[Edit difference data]
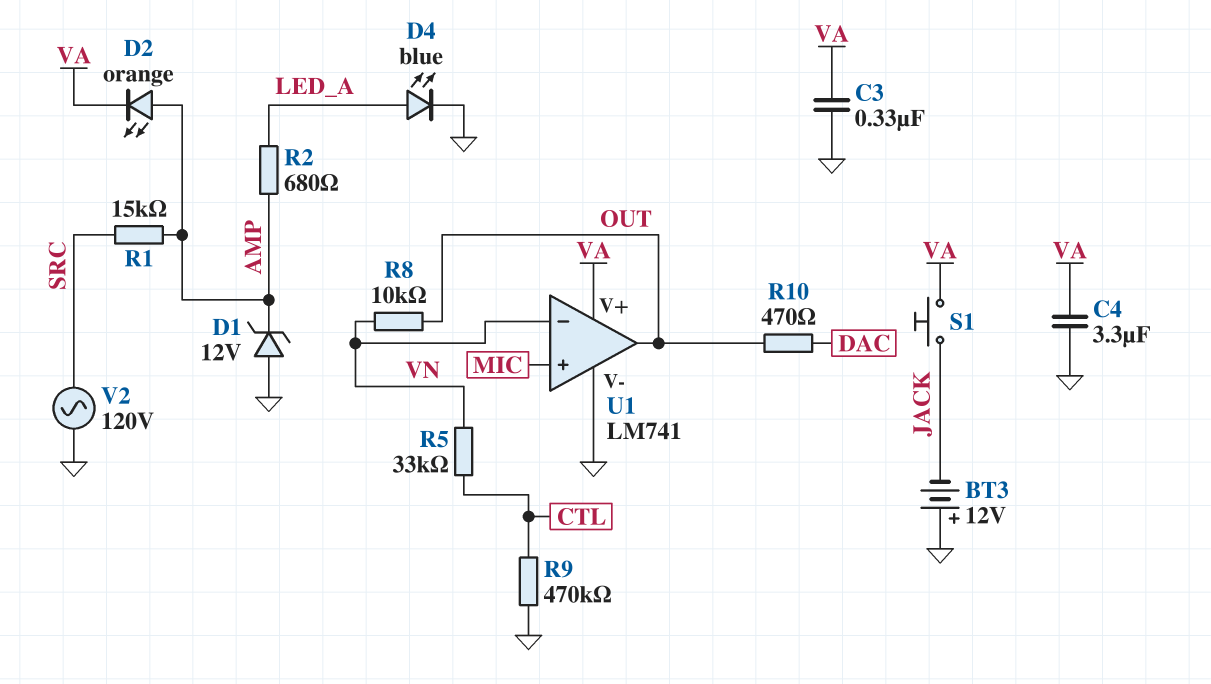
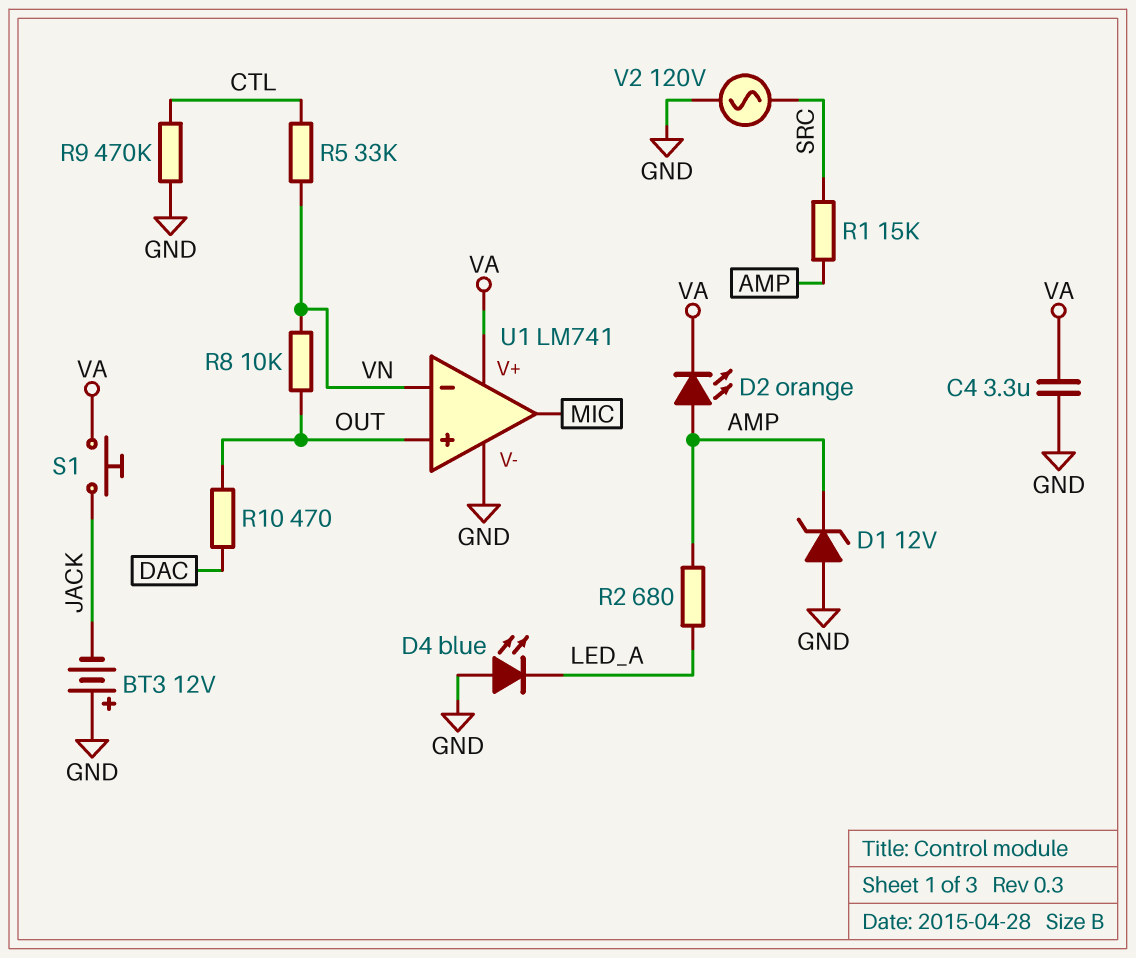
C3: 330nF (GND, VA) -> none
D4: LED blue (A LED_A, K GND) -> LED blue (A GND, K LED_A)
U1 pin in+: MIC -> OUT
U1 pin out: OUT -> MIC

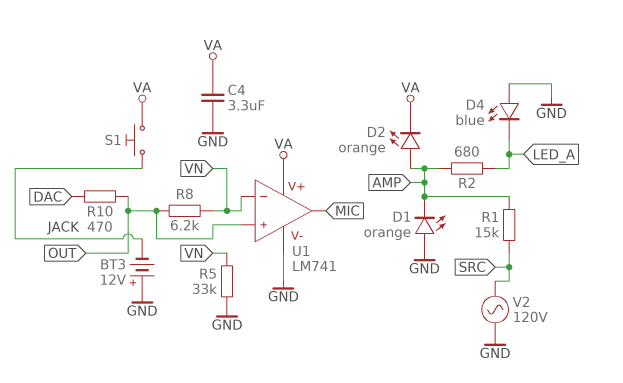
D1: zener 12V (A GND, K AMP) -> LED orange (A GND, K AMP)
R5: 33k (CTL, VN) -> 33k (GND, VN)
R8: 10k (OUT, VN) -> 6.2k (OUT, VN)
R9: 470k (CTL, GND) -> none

▸ **TASK TO COMPLETE**: Only exact duplicates of the lines from the one containing "D4: LED blue" through the final line of the entries, both included, are needed, with pictures left out.

▸ **TASK OUTPUT**:
D4: LED blue (A LED_A, K GND) -> LED blue (A GND, K LED_A)
U1 pin in+: MIC -> OUT
U1 pin out: OUT -> MIC

D1: zener 12V (A GND, K AMP) -> LED orange (A GND, K AMP)
R5: 33k (CTL, VN) -> 33k (GND, VN)
R8: 10k (OUT, VN) -> 6.2k (OUT, VN)
R9: 470k (CTL, GND) -> none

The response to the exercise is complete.